### Problem description
In the material below, begin at the line that has "gray cross: (166, 195) -> (84, 105), moved", stop after the line that has "gray semicircle: (300, 180)", and transcribe those lines exactly, without pictures.

### Data

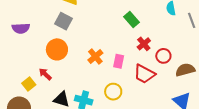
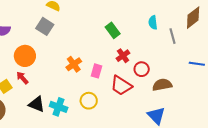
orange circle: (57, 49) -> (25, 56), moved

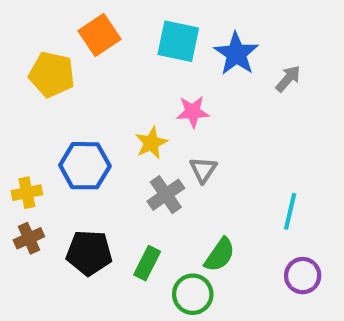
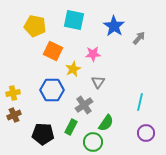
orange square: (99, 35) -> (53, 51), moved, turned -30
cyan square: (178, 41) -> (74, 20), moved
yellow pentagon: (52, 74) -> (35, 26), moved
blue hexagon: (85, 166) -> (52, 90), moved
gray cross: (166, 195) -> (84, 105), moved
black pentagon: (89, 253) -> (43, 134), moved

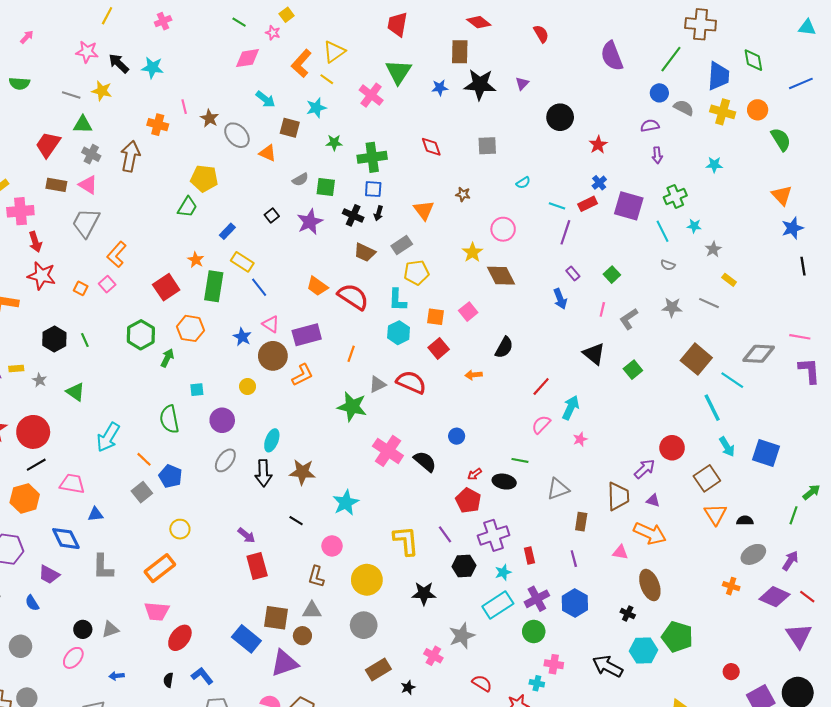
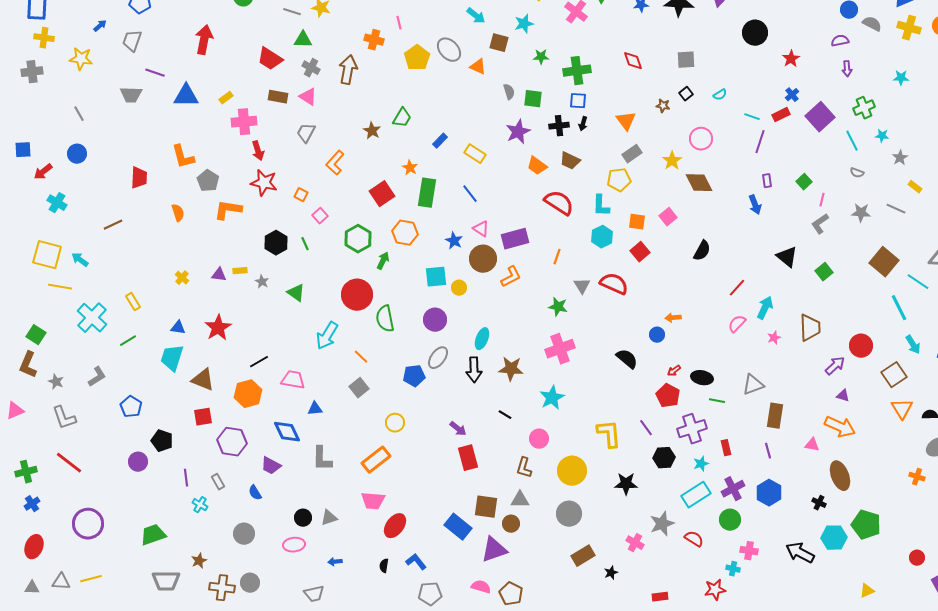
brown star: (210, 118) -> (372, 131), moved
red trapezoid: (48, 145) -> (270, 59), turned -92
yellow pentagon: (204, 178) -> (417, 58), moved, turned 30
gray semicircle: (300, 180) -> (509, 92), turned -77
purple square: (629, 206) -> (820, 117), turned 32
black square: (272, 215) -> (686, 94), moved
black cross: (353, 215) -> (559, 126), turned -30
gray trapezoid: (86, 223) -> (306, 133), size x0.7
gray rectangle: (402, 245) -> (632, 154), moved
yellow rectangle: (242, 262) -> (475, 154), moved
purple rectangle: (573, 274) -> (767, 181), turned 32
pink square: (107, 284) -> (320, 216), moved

### Solved exercise
gray cross: (166, 195) -> (84, 105), moved
black pentagon: (89, 253) -> (43, 134), moved

brown star: (210, 118) -> (372, 131), moved
red trapezoid: (48, 145) -> (270, 59), turned -92
yellow pentagon: (204, 178) -> (417, 58), moved, turned 30
gray semicircle: (300, 180) -> (509, 92), turned -77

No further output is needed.